Action item —
Please repeat word for word the line containing "R7: 390k (GND, W12) -> 220k (GND, W12)" and every following line up to and including the last one below, pictures excluded.

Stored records
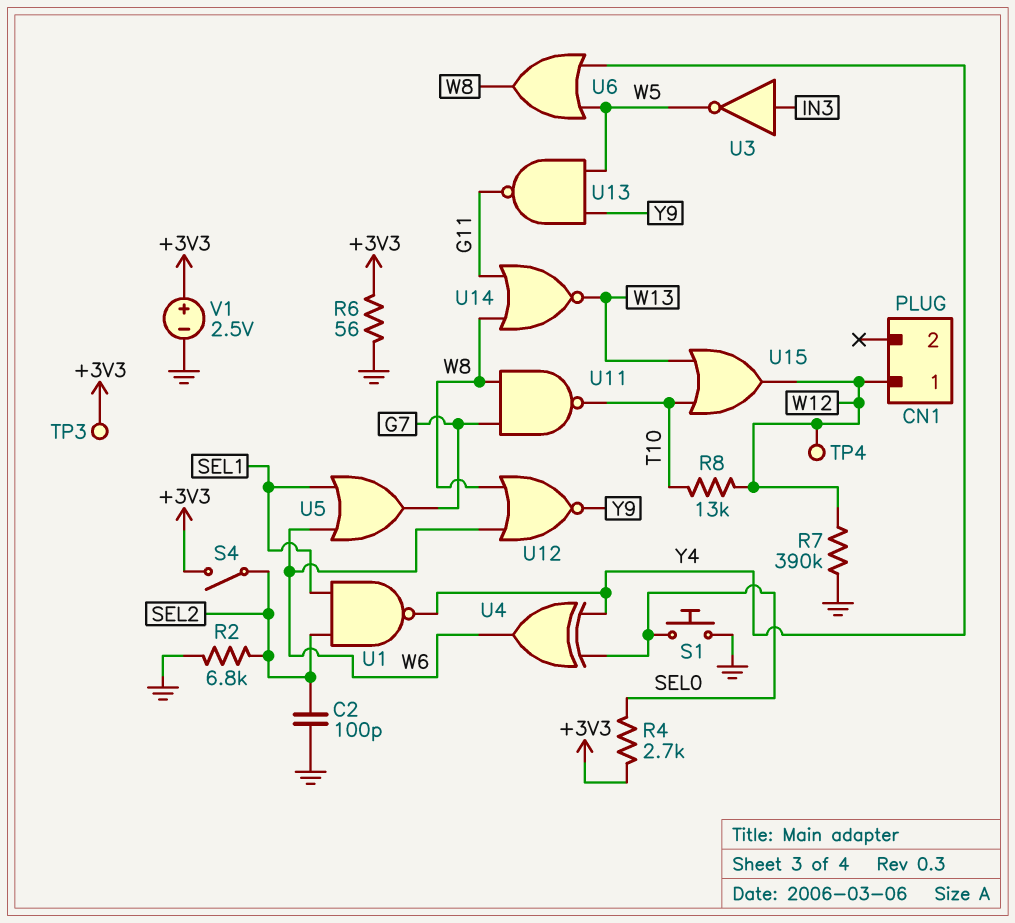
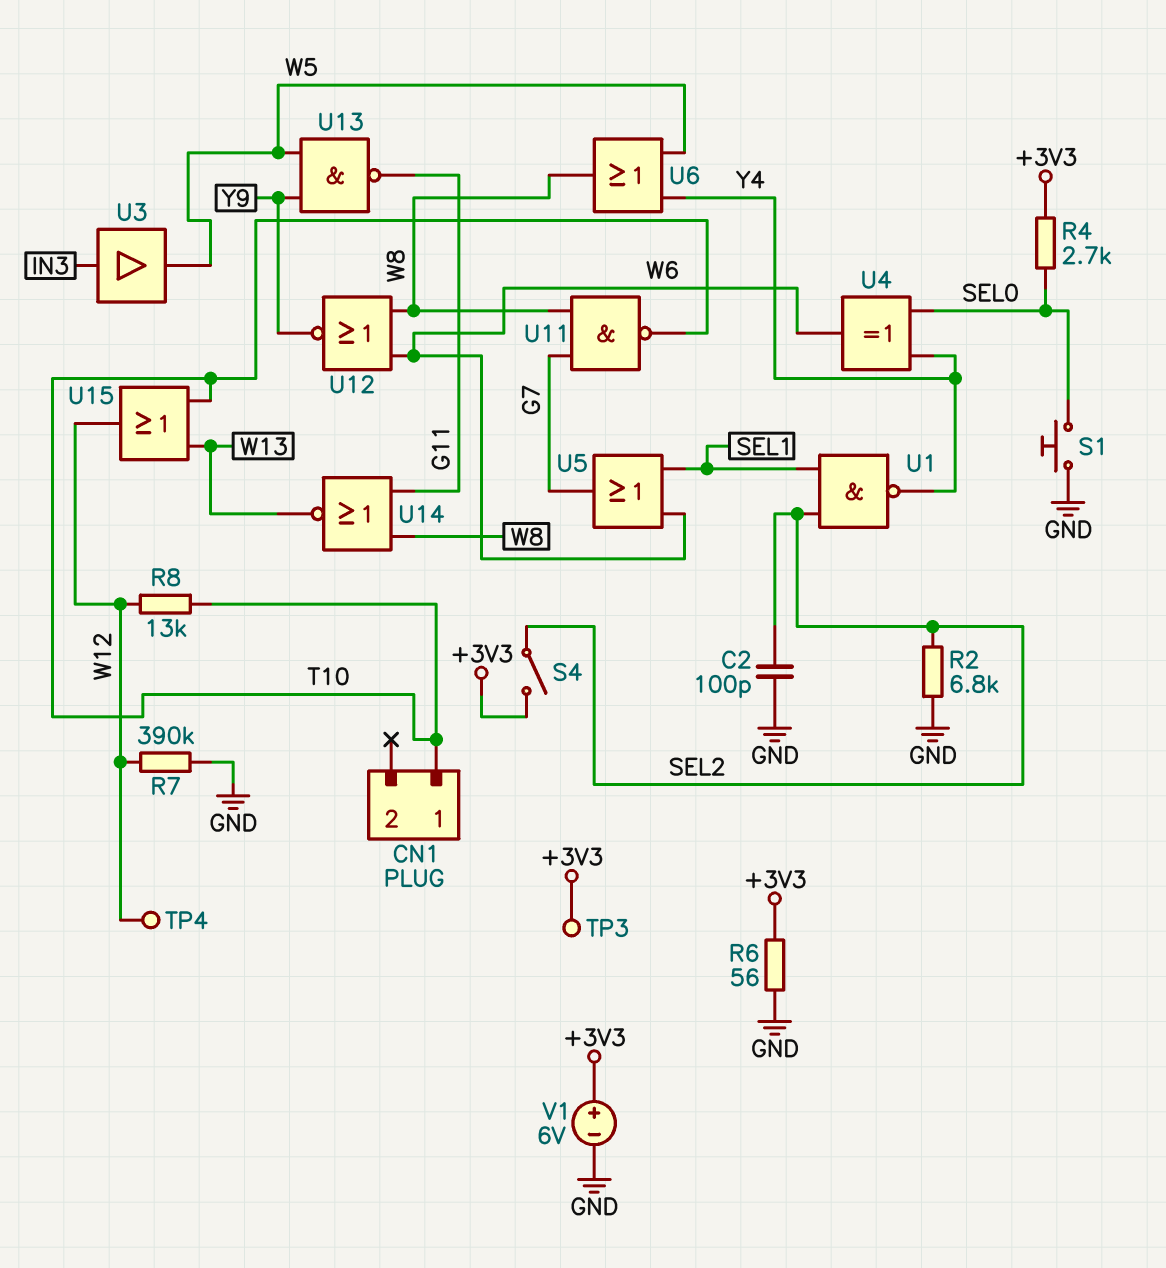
CN1 pin 1: W12 -> T10
U3: NOT (in IN3, out W5) -> buffer (in IN3, out W5)
V1: 2.5V (plus +3V3, minus GND) -> 6V (plus +3V3, minus GND)

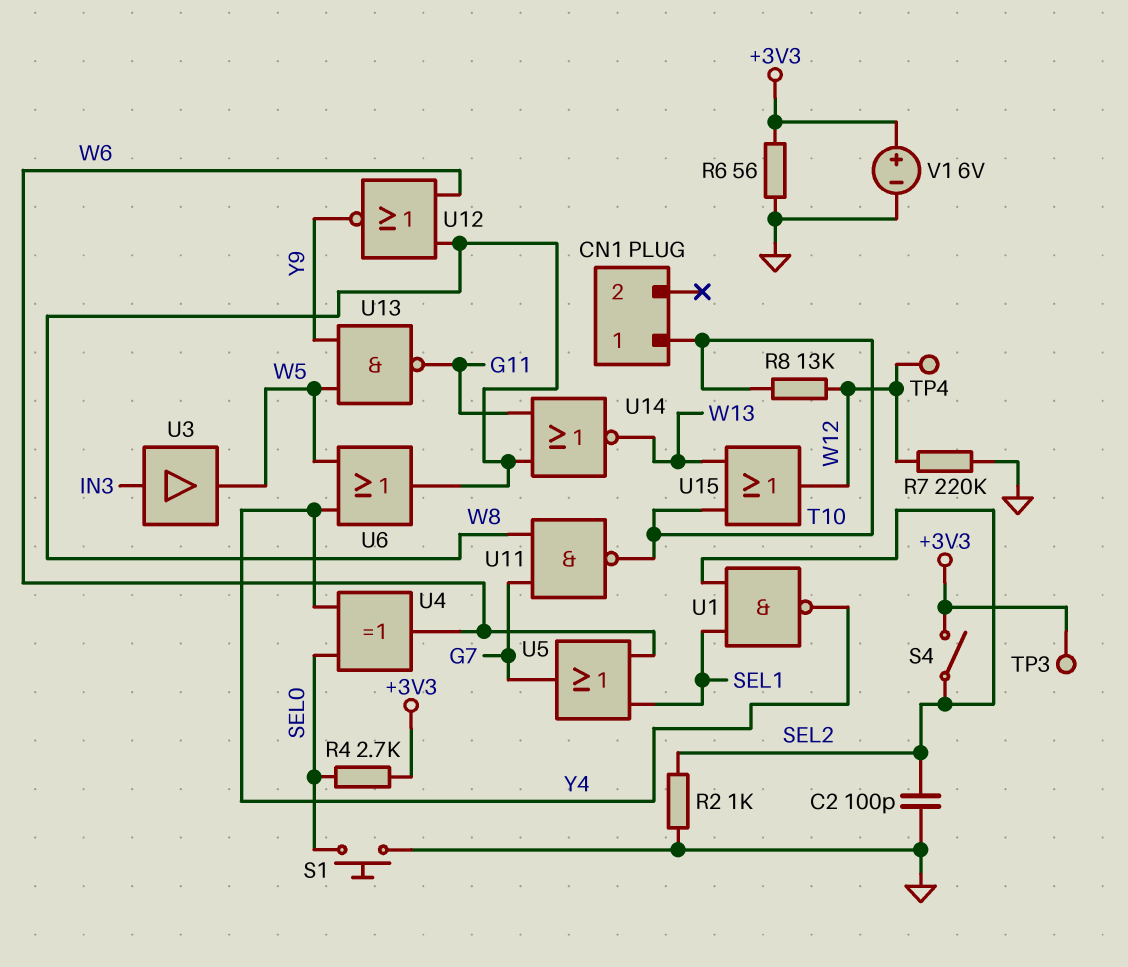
R2: 6.8k (GND, SEL2) -> 1k (GND, SEL2)
R7: 390k (GND, W12) -> 220k (GND, W12)

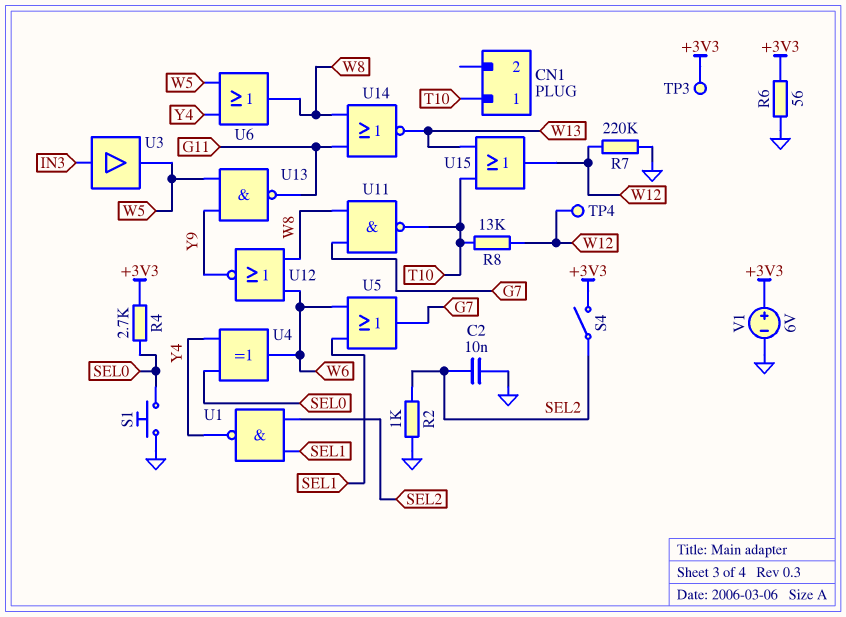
C2: 100pF (GND, SEL2) -> 10nF (GND, SEL2)

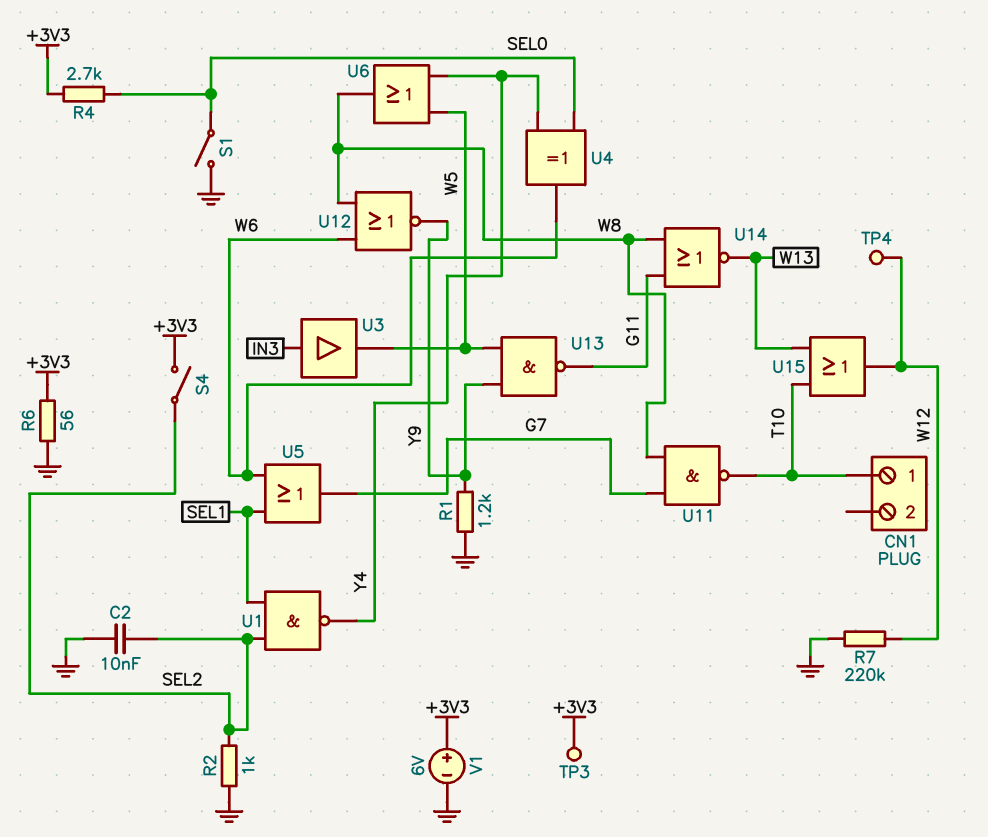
R1: none -> 1.2k (GND, Y9)
R8: 13k (T10, W12) -> none
S1: button (GND, SEL0) -> switch (GND, SEL0)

Result —
R7: 390k (GND, W12) -> 220k (GND, W12)

C2: 100pF (GND, SEL2) -> 10nF (GND, SEL2)

R1: none -> 1.2k (GND, Y9)
R8: 13k (T10, W12) -> none
S1: button (GND, SEL0) -> switch (GND, SEL0)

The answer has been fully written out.